The entries are to be reproduced verbatim, and their pictures left out.

(Object matching data)
··········
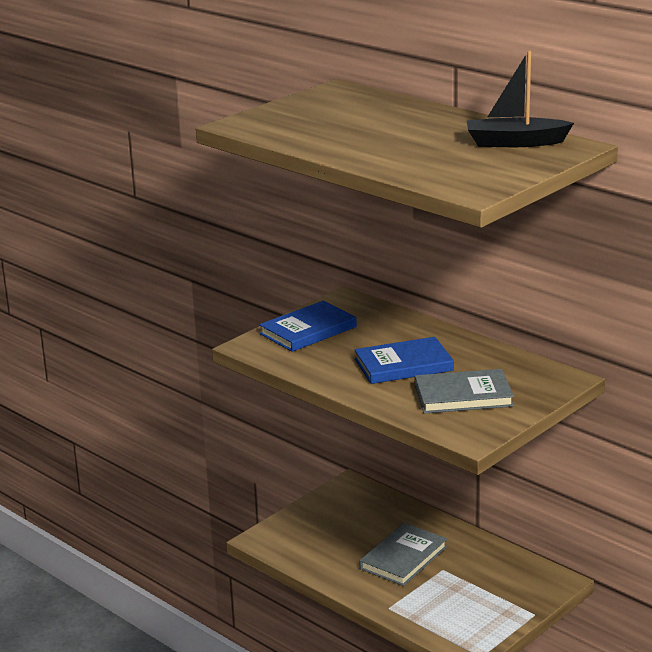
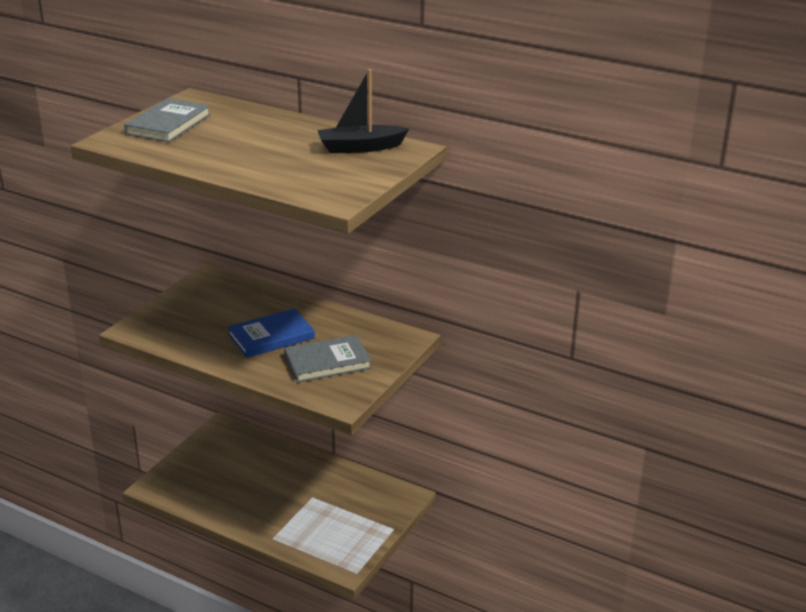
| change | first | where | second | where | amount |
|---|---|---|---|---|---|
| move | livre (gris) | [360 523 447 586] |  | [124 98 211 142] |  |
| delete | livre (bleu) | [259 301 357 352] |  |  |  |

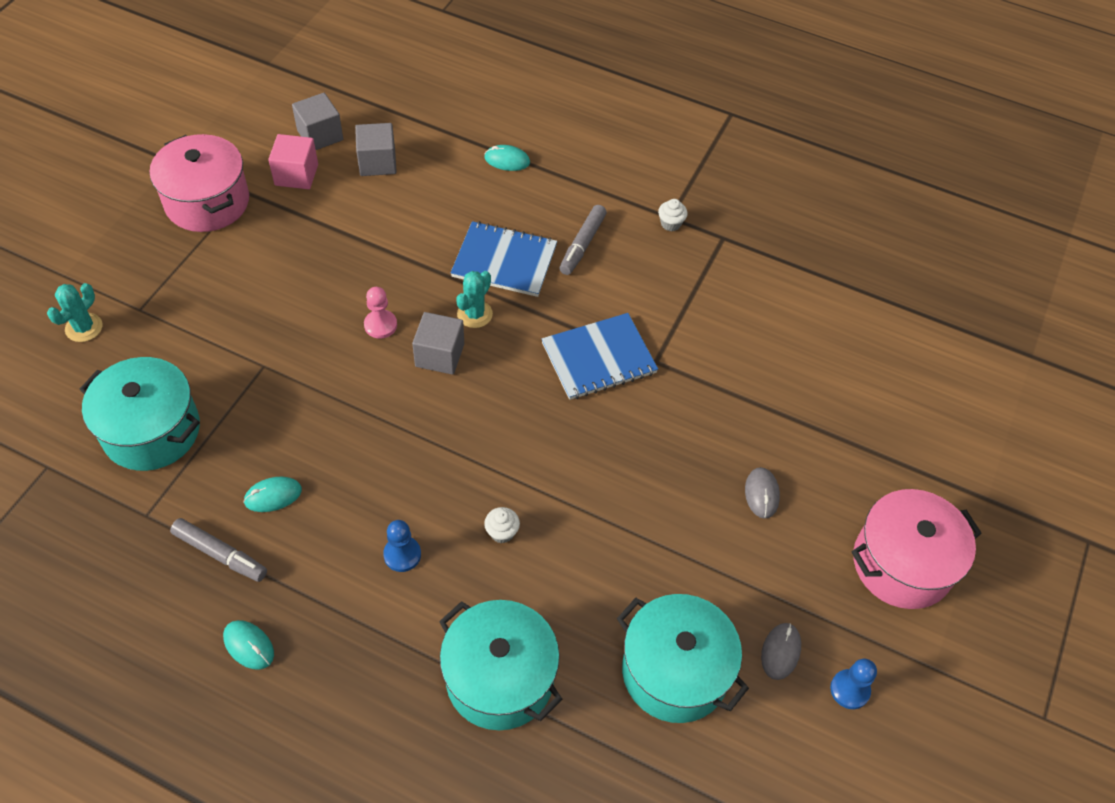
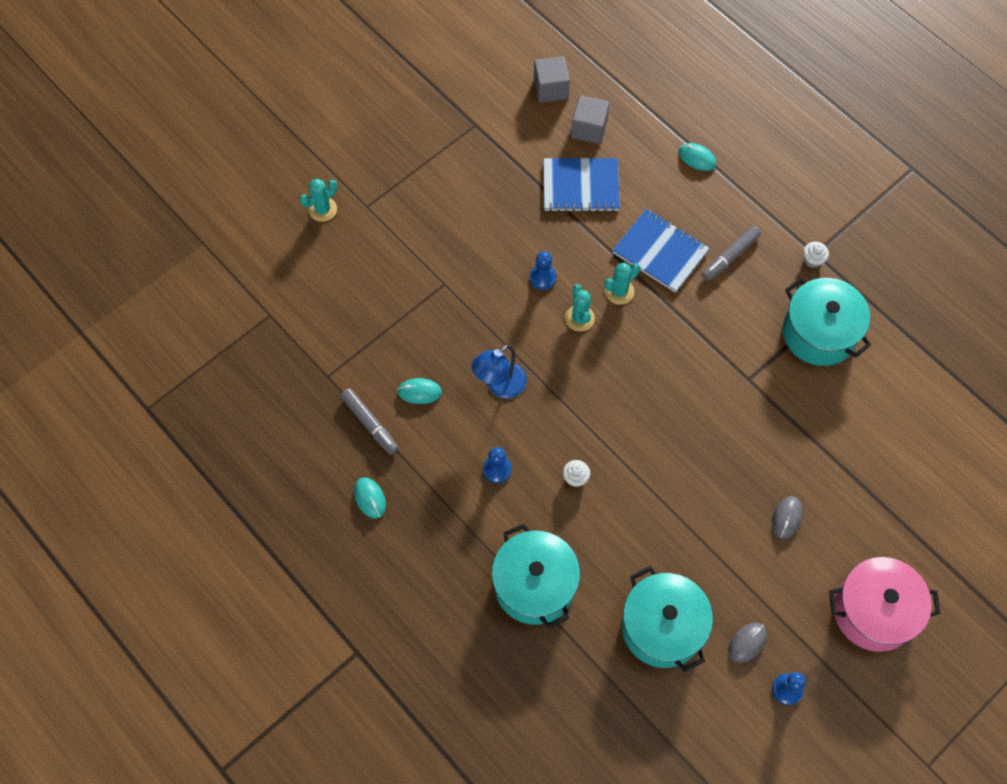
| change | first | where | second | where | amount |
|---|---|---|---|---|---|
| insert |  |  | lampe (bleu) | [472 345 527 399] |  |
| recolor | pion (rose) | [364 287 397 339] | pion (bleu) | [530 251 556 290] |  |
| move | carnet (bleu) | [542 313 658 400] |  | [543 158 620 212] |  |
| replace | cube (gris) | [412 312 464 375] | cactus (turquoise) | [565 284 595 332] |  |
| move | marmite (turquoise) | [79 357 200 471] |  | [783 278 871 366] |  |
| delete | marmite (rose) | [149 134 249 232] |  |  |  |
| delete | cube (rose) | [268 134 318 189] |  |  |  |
··········
## FINISHED EXERCISE
| change | first | where | second | where | amount |
|---|---|---|---|---|---|
| move | livre (gris) | [360 523 447 586] |  | [124 98 211 142] |  |
| delete | livre (bleu) | [259 301 357 352] |  |  |  |

| change | first | where | second | where | amount |
|---|---|---|---|---|---|
| insert |  |  | lampe (bleu) | [472 345 527 399] |  |
| recolor | pion (rose) | [364 287 397 339] | pion (bleu) | [530 251 556 290] |  |
| move | carnet (bleu) | [542 313 658 400] |  | [543 158 620 212] |  |
| replace | cube (gris) | [412 312 464 375] | cactus (turquoise) | [565 284 595 332] |  |
| move | marmite (turquoise) | [79 357 200 471] |  | [783 278 871 366] |  |
| delete | marmite (rose) | [149 134 249 232] |  |  |  |
| delete | cube (rose) | [268 134 318 189] |  |  |  |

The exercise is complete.